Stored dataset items

• • • • • • •

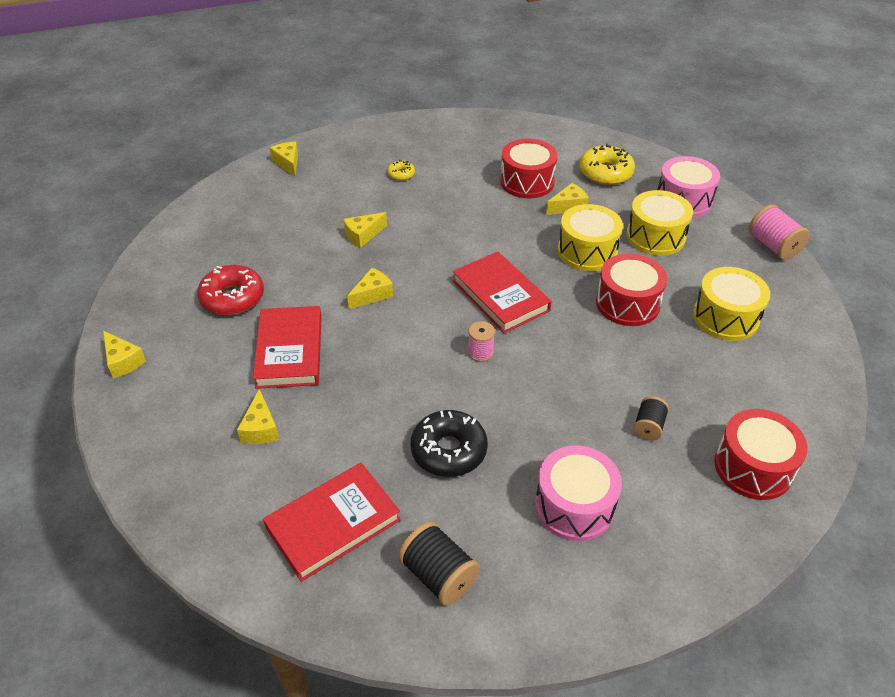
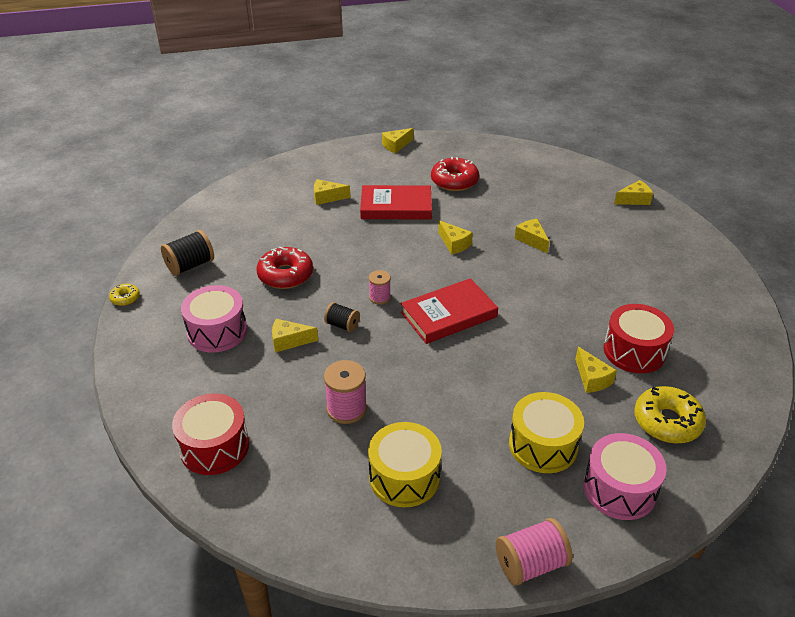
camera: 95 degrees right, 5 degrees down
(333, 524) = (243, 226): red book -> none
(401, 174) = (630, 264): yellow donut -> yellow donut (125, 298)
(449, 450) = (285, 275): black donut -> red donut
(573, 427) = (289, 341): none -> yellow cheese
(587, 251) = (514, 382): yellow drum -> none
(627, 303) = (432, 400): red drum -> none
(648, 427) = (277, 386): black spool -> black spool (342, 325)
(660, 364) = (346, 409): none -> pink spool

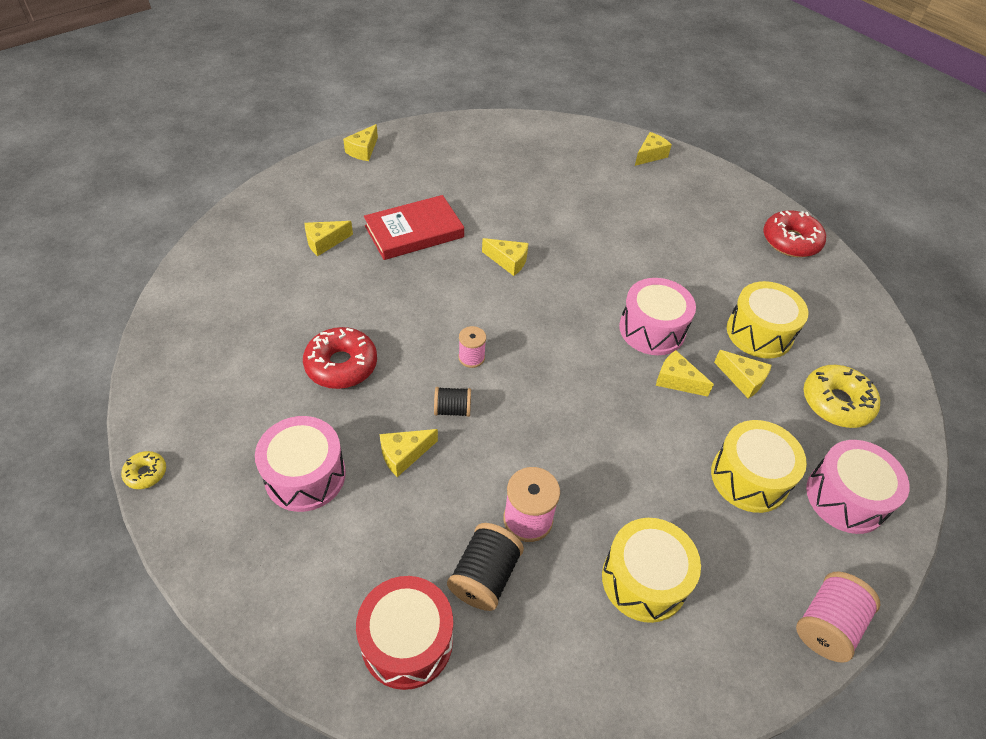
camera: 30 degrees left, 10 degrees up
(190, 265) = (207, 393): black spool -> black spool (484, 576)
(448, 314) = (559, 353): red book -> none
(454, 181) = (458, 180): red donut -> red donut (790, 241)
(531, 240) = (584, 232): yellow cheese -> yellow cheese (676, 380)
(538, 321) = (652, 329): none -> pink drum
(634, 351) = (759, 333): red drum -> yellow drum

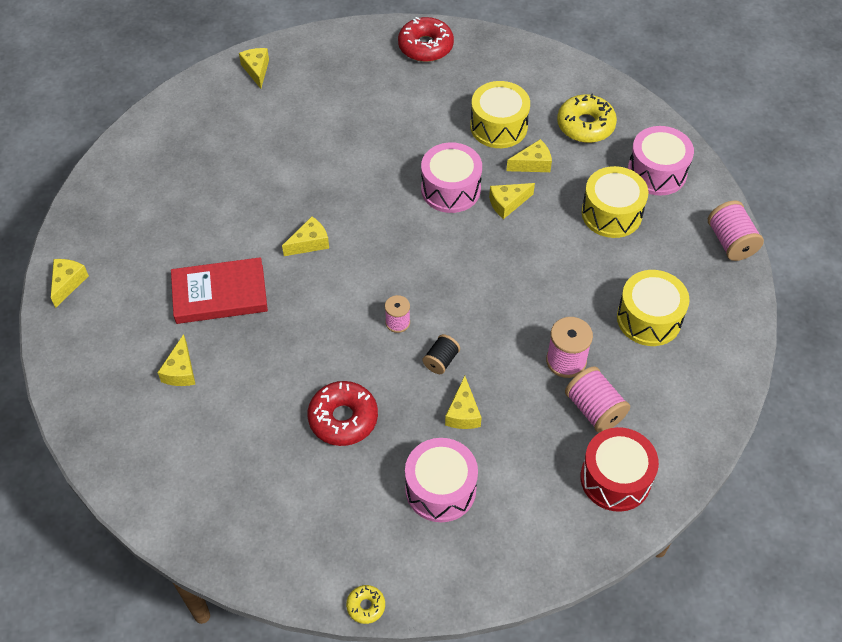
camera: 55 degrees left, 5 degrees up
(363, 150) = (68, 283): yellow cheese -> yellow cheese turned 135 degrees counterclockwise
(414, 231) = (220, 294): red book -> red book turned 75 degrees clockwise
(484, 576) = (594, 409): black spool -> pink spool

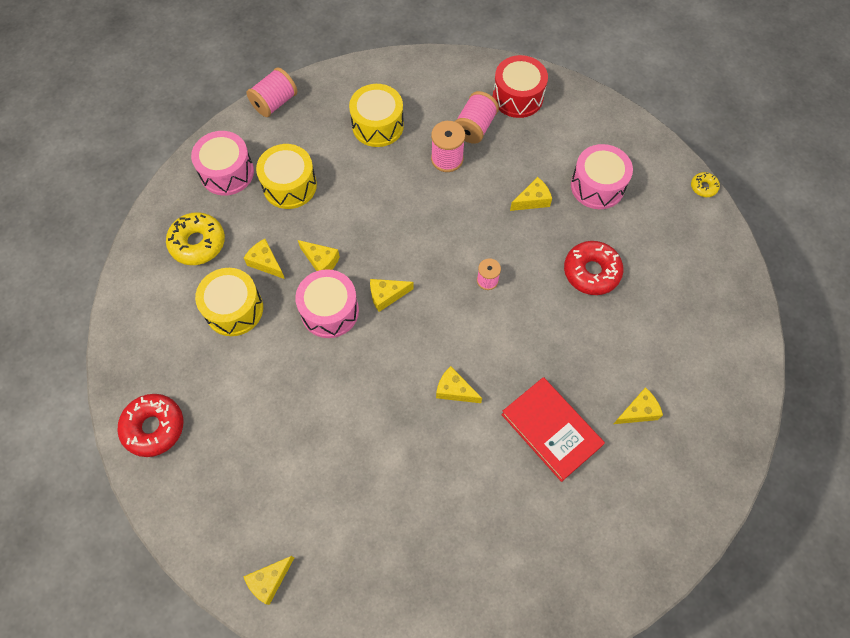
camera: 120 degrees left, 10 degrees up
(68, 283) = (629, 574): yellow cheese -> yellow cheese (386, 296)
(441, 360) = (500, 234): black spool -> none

• • • • • • •

-- Required work --
Using the records above, repeat exactly the run of lines that starts with the line with "(660, 364) = (346, 409): none -> pink spool" and goes on through the line with "(634, 351) = (759, 333): red"; omit each picture.

-- Problem solution --
(660, 364) = (346, 409): none -> pink spool

camera: 30 degrees left, 10 degrees up
(190, 265) = (207, 393): black spool -> black spool (484, 576)
(448, 314) = (559, 353): red book -> none
(454, 181) = (458, 180): red donut -> red donut (790, 241)
(531, 240) = (584, 232): yellow cheese -> yellow cheese (676, 380)
(538, 321) = (652, 329): none -> pink drum
(634, 351) = (759, 333): red drum -> yellow drum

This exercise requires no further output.